What the task asks
Please print the entries below exactly, from the line with "(221, 201) = (148, 183): black" through the line with "(356, 106) = (253, 104): black wallet -> none", including both of those lines and leaving out all others.

Input records
Start of Block

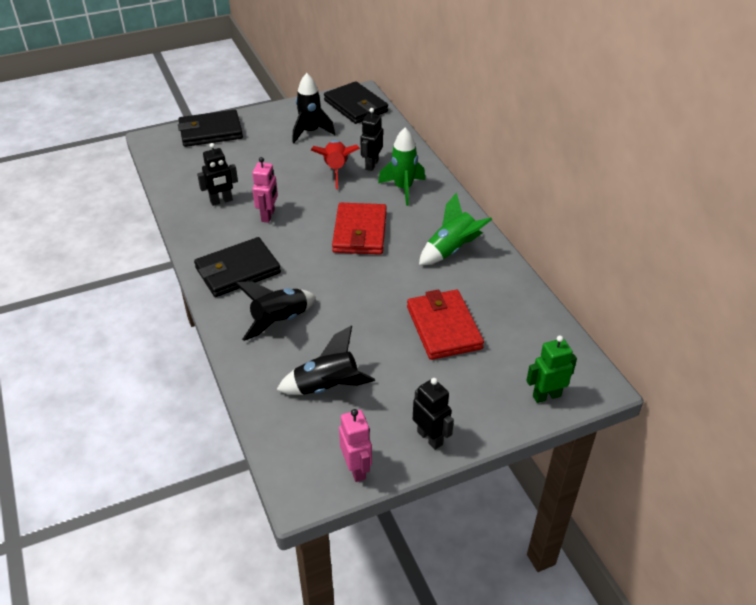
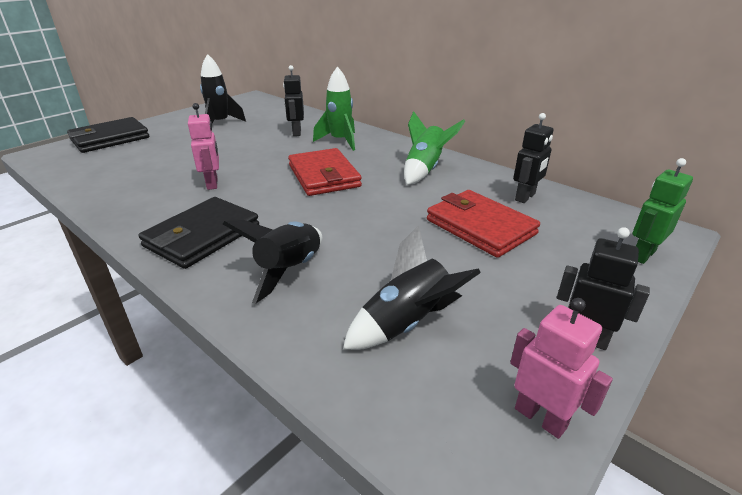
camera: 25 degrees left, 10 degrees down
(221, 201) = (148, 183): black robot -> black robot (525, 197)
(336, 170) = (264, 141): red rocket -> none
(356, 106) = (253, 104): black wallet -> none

End of Block
Start of Block

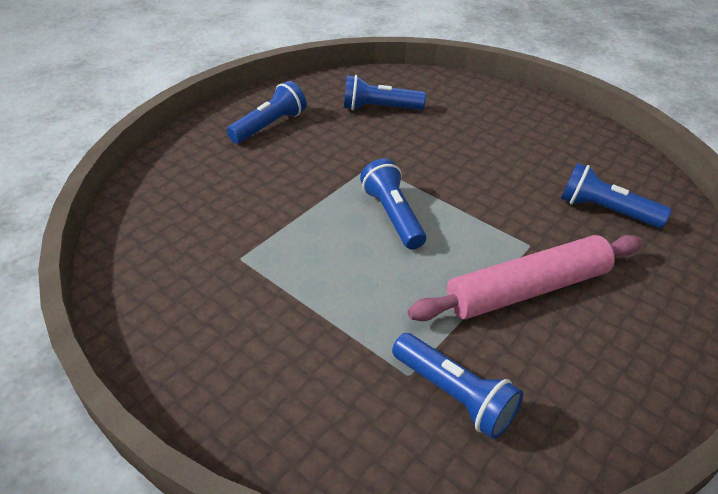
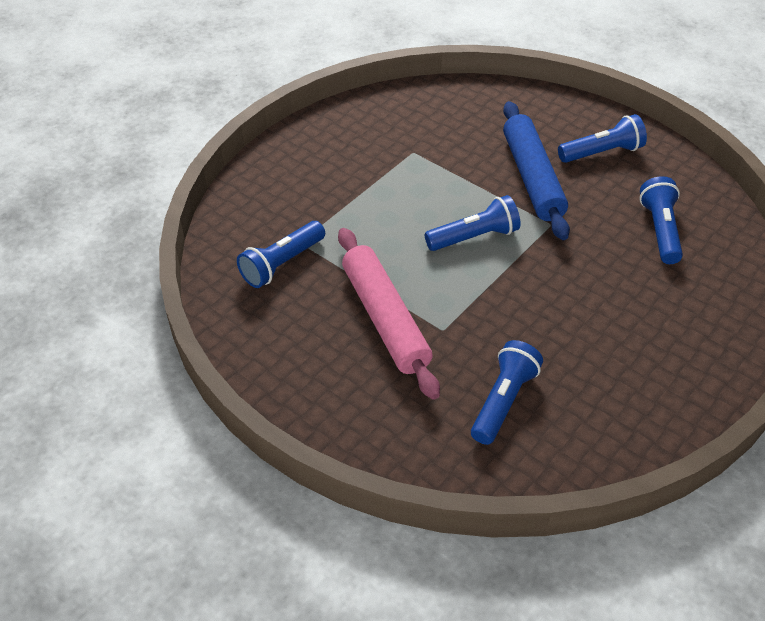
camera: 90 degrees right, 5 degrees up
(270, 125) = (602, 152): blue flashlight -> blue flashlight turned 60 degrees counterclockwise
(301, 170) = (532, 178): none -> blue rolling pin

End of Block

Result of the task
(221, 201) = (148, 183): black robot -> black robot (525, 197)
(336, 170) = (264, 141): red rocket -> none
(356, 106) = (253, 104): black wallet -> none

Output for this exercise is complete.